WORK INSTRUCTION
Among the records, find the lines that hold the string "black" and return them.

Frame-by-frame shape edits:
+ + + + +
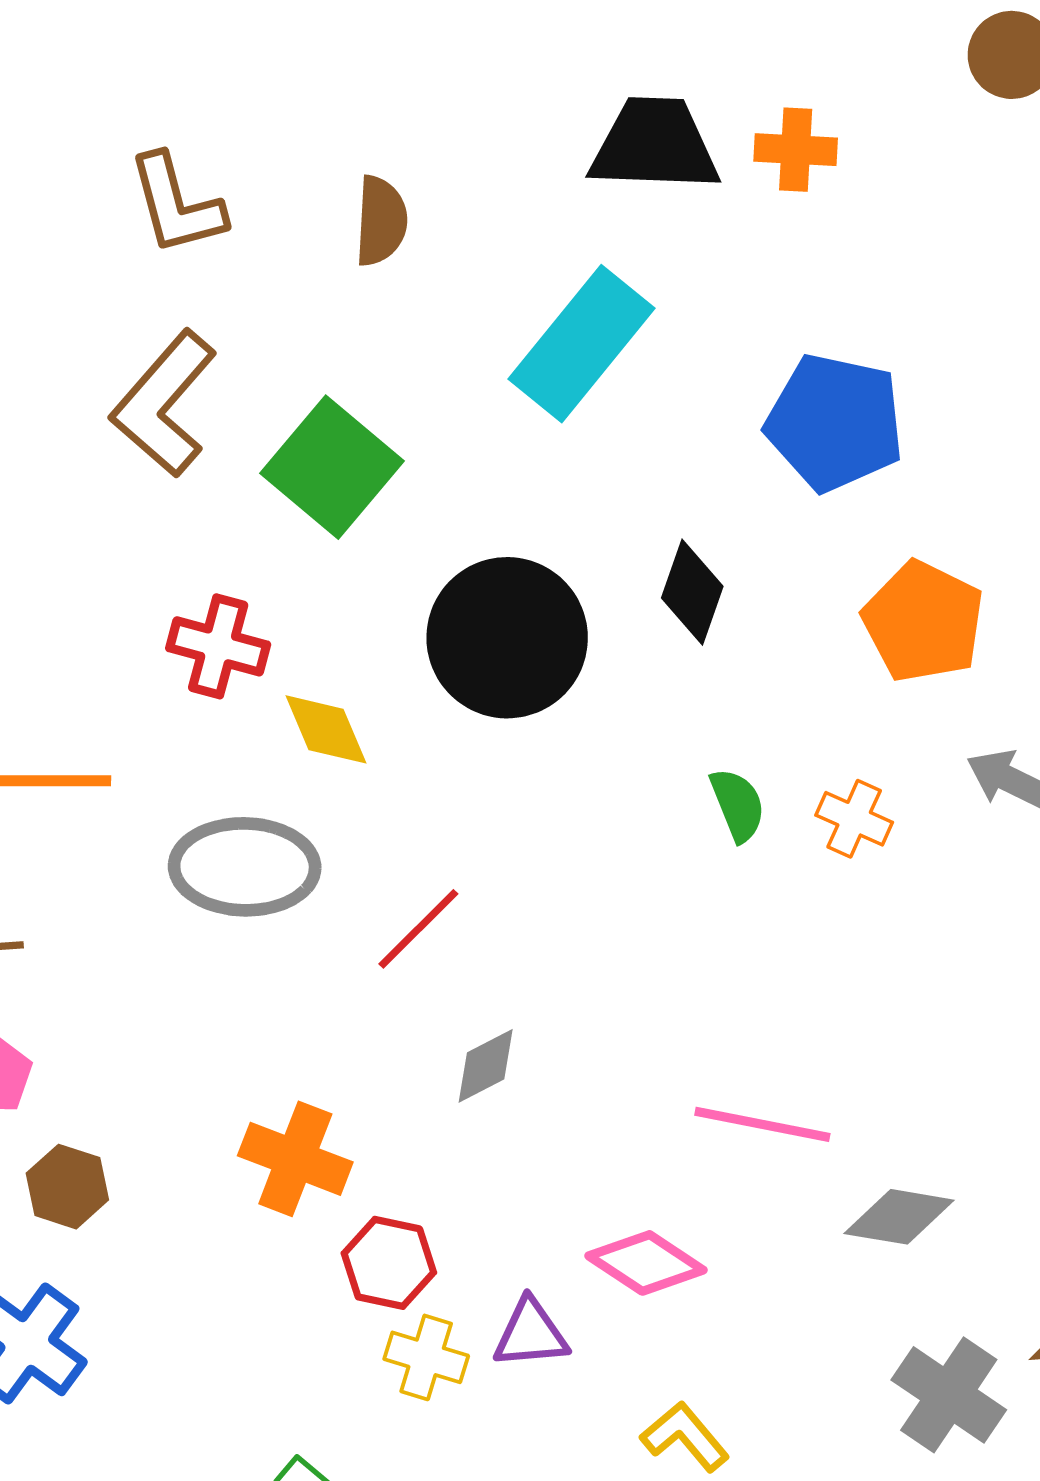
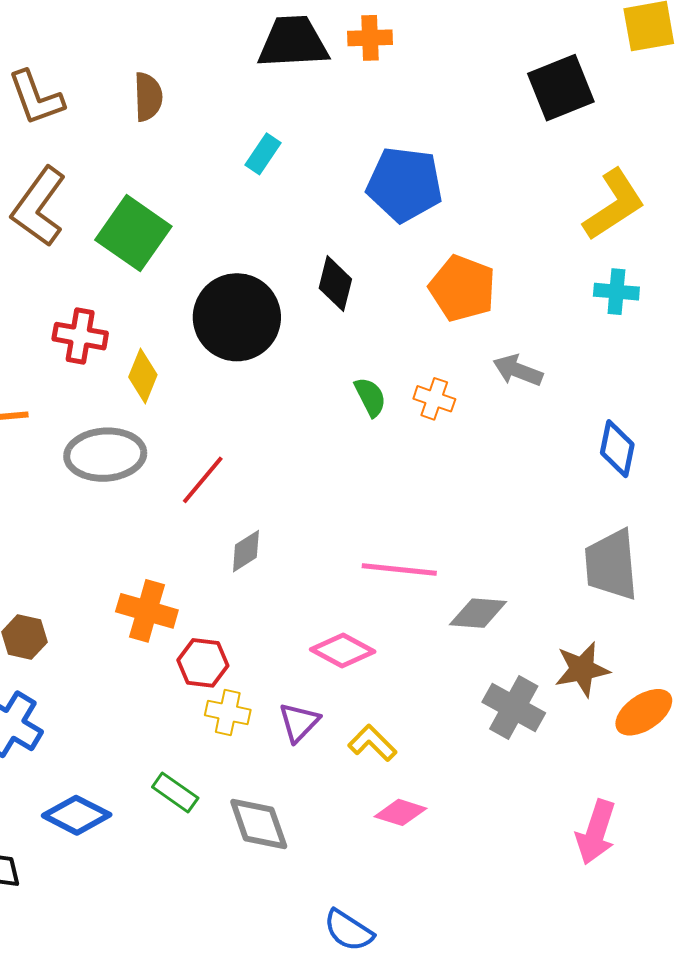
cyan rectangle: (581, 344) -> (263, 154), size x0.5
yellow diamond: (326, 729) -> (143, 376), turned 50
purple triangle: (531, 1334) -> (299, 722), moved, turned -36

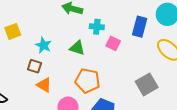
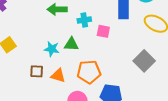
cyan star: (43, 45) -> (52, 49), moved
orange triangle: (44, 85) -> (58, 76), moved

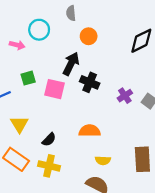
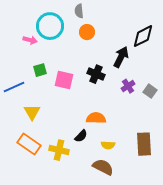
cyan circle: (39, 30) -> (50, 26), size x1.4
orange circle: (89, 36) -> (87, 32), moved
black arrow: (71, 64) -> (121, 57), moved
black semicircle: (49, 140) -> (81, 136), moved

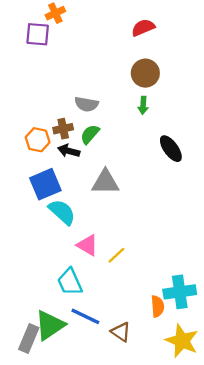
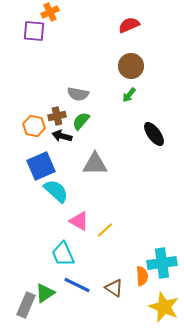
green arrow: (143, 105) -> (129, 95), turned 35
green triangle: (50, 325) -> (45, 293), size x0.7
brown triangle: (121, 332) -> (114, 288), moved

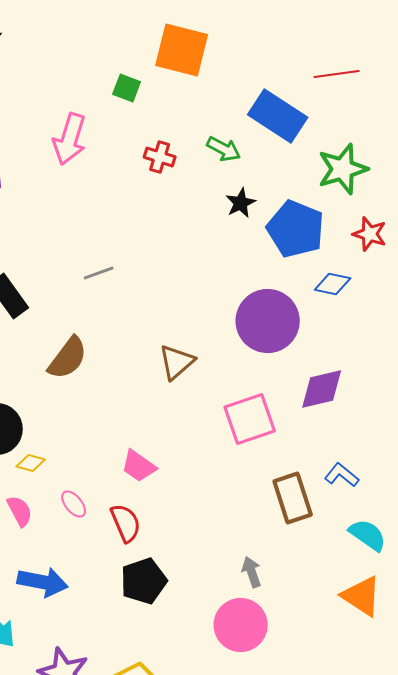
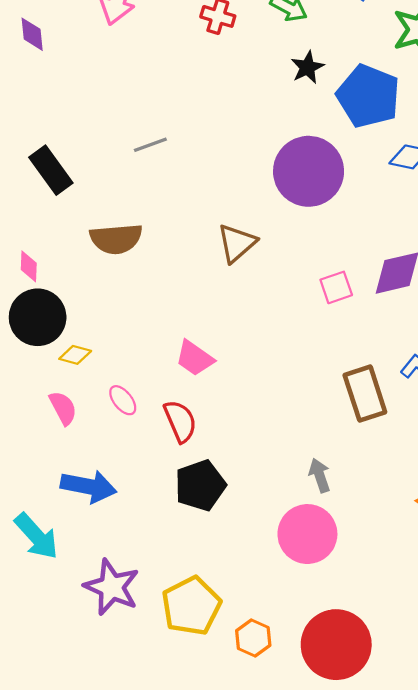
purple circle: (268, 321) -> (309, 171), moved
brown semicircle: (68, 358) -> (116, 239), turned 48
pink square: (250, 419) -> (336, 287), moved, size x0.6

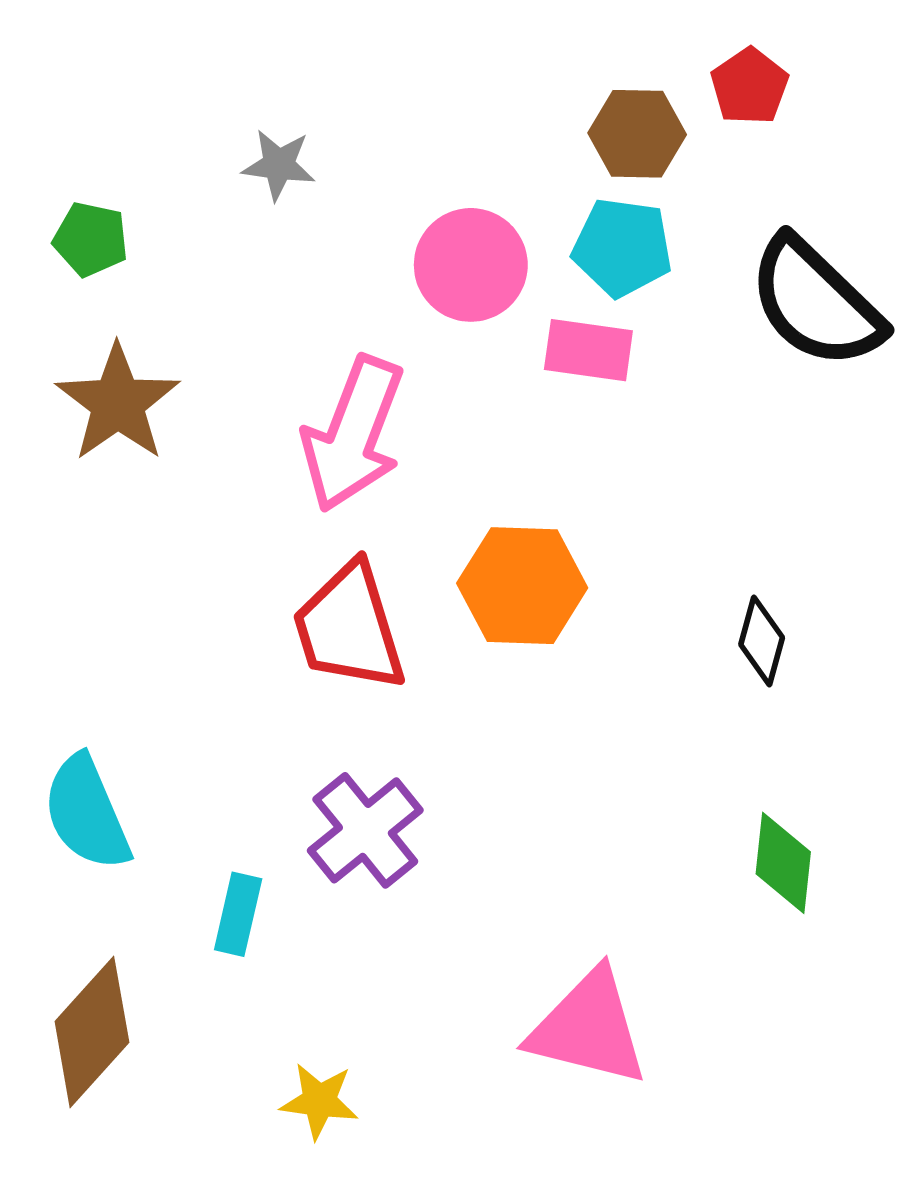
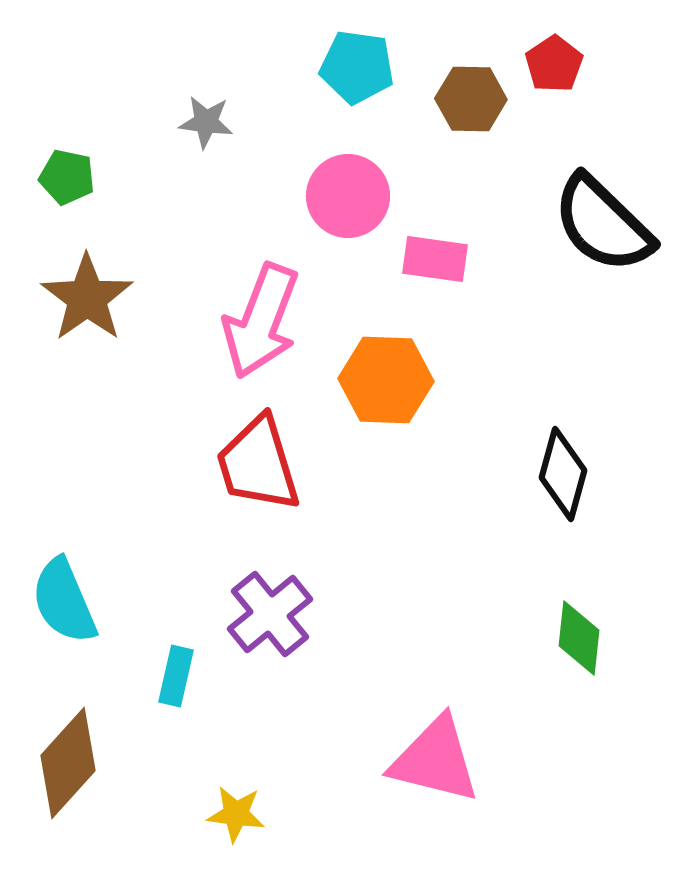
cyan pentagon: (622, 247) -> (357, 67), moved
orange hexagon: (522, 586) -> (386, 380), moved
black diamond: (762, 641) -> (563, 474), size x1.4

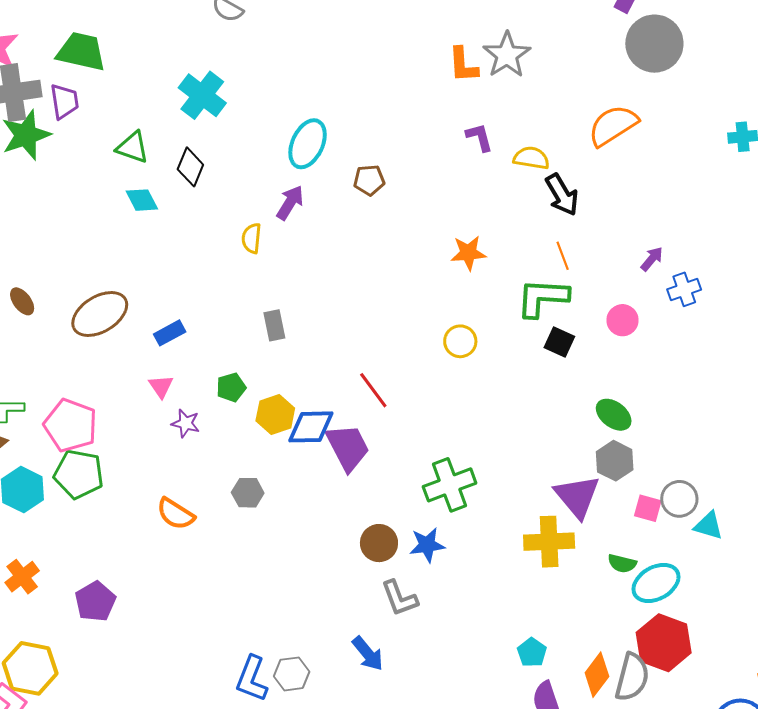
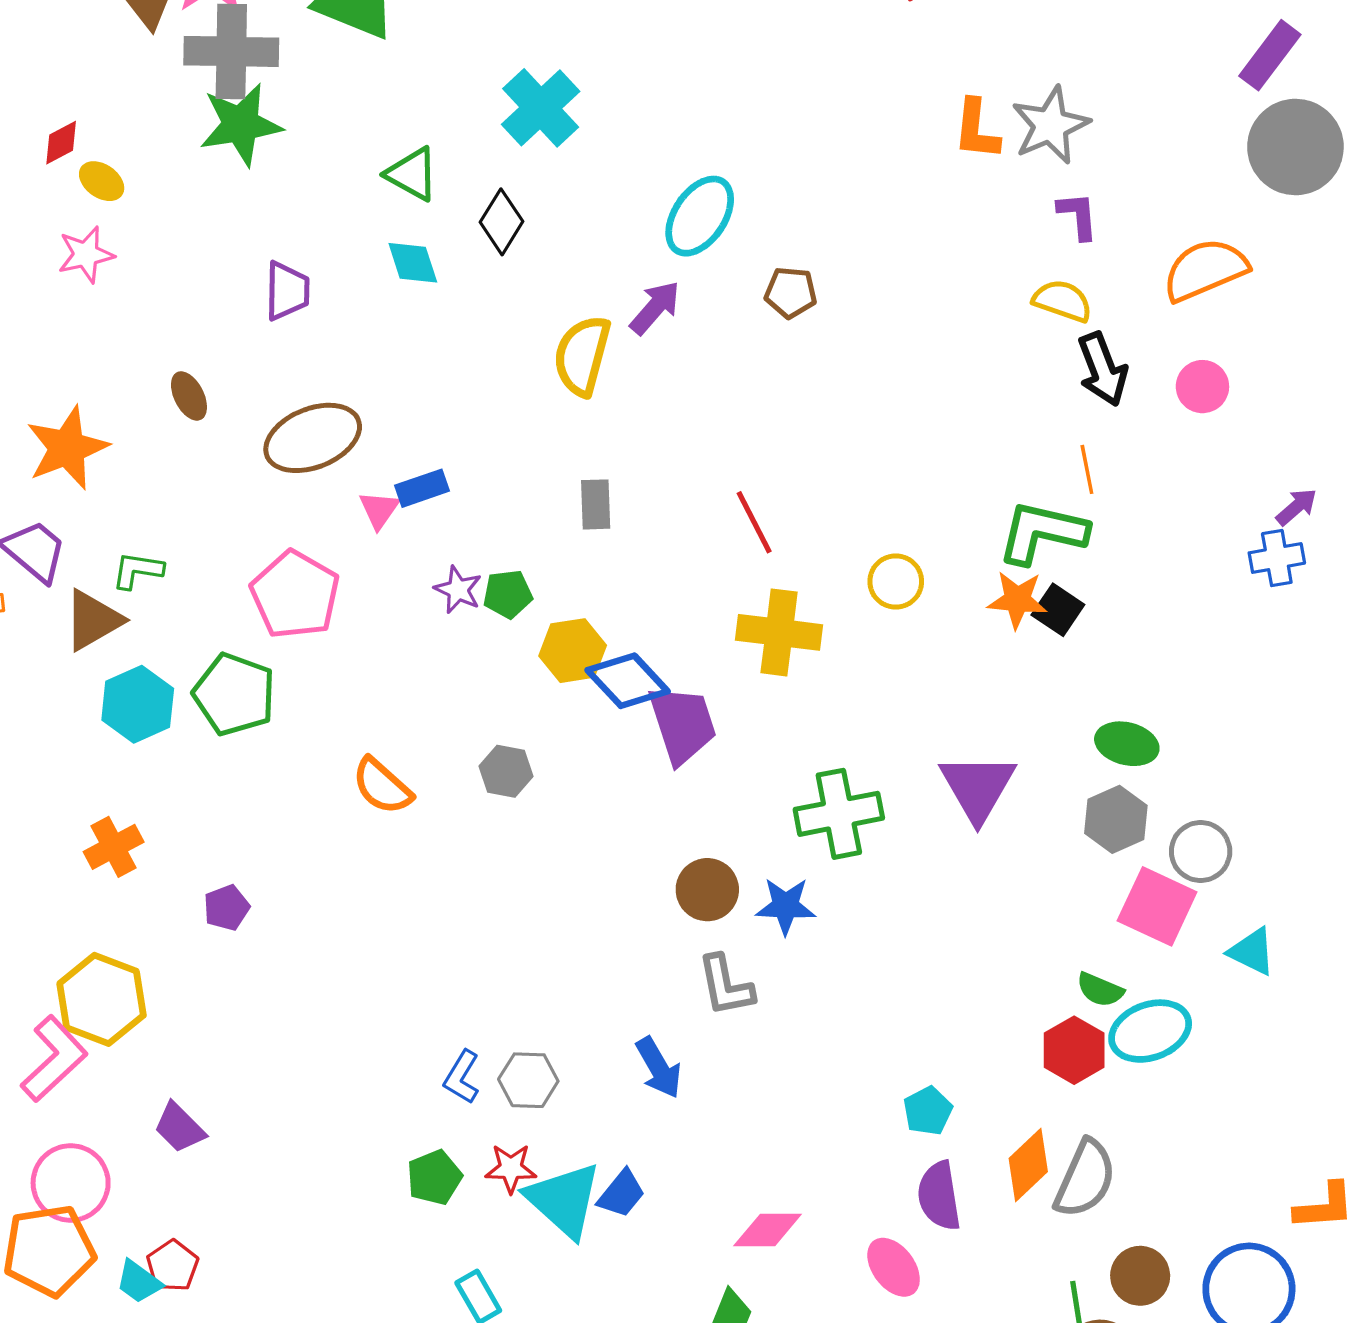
purple trapezoid: (64, 101) -> (287, 291), moved
purple L-shape: (479, 137) -> (1078, 216), moved
yellow semicircle: (252, 238) -> (582, 356), size x1.6
orange star: (468, 253) -> (1017, 600), moved
purple arrow: (652, 259) -> (1296, 507), moved
pink circle: (623, 320) -> (1202, 387), moved
pink triangle: (161, 386) -> (379, 510), moved
red line: (373, 390) -> (754, 522), moved
green ellipse: (614, 415) -> (1127, 744), turned -33
purple star: (186, 423) -> (458, 590), moved
pink pentagon: (71, 425) -> (295, 595), moved
blue diamond: (311, 427) -> (628, 681), turned 39
purple triangle: (577, 496) -> (978, 787), moved
gray circle: (679, 499) -> (1201, 852), moved
pink square: (648, 508) -> (1157, 906), size x1.6
yellow cross: (549, 542) -> (779, 632), moved
purple pentagon: (95, 601) -> (227, 908), size x0.7
red hexagon: (664, 643) -> (1074, 1050), moved, size x0.7
blue L-shape: (252, 679) -> (462, 1077), size x0.7

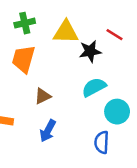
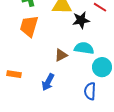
cyan semicircle: (94, 87) -> (84, 48), turned 36
brown triangle: (43, 96) -> (61, 55), moved

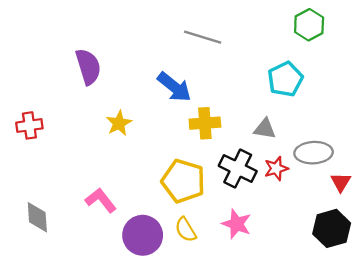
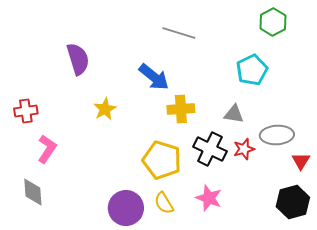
pink L-shape: (101, 200) -> (47, 149), moved, turned 72

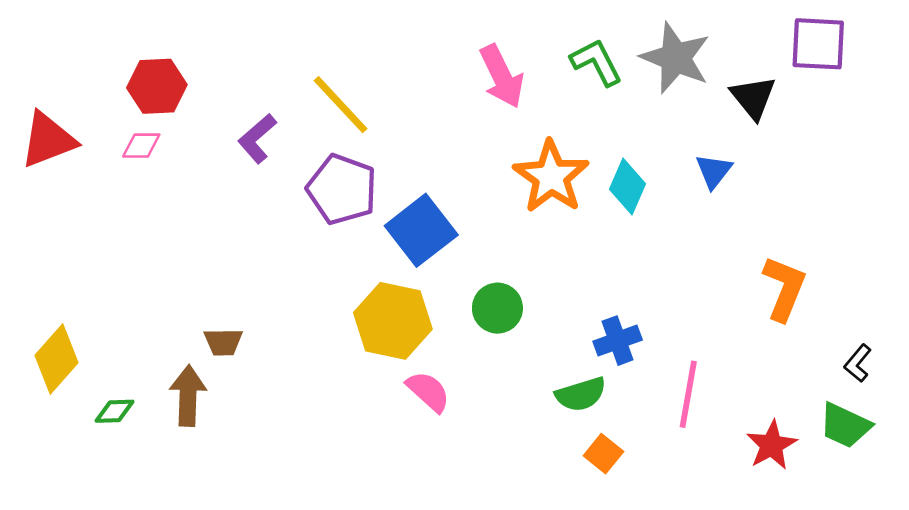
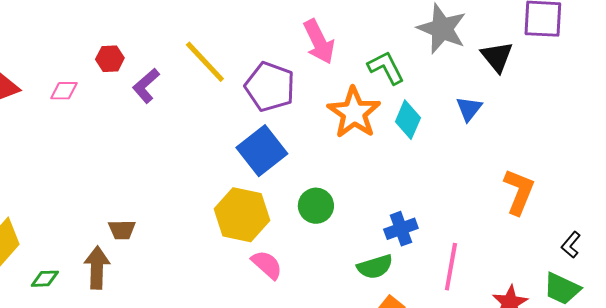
green L-shape: (596, 62) -> (386, 68), moved
red hexagon: (157, 86) -> (110, 59), moved, size x0.7
purple pentagon: (342, 189) -> (270, 87), moved

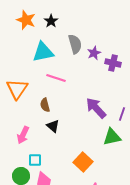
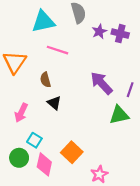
purple star: (94, 53) -> (99, 31), moved
cyan square: (35, 160) -> (34, 140), turned 32
orange square: (83, 162) -> (72, 152), moved

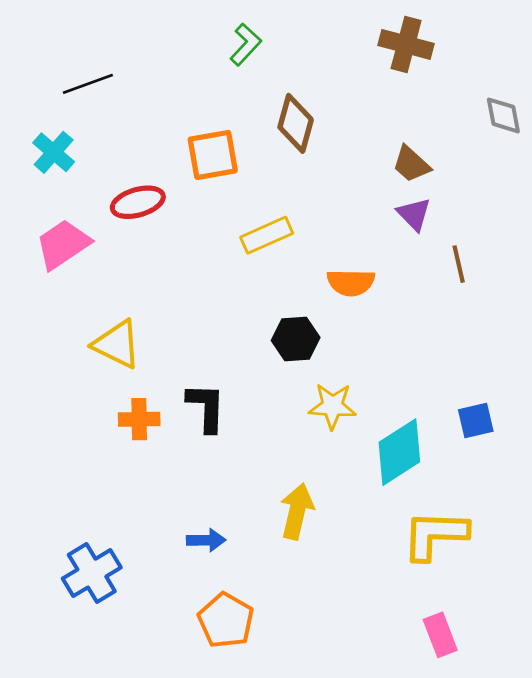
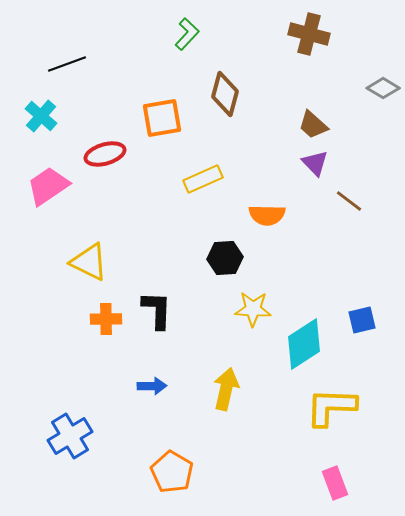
gray diamond: (503, 115) -> (383, 88), turned -48
brown line: (459, 264) -> (349, 201), turned -40
blue arrow: (206, 540) -> (152, 386), moved

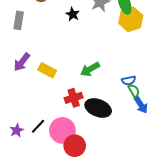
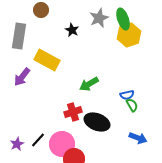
gray rectangle: (19, 20) -> (19, 36), size x1.4
yellow rectangle: (47, 70) -> (47, 60), moved, size x1.4
blue arrow: (141, 105) -> (138, 138), moved, turned -36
+ + + + +
OUTPUT BELOW
black arrow: (71, 64) -> (121, 57), moved
black semicircle: (49, 140) -> (81, 136), moved
black diamond: (762, 641) -> (563, 474), size x1.4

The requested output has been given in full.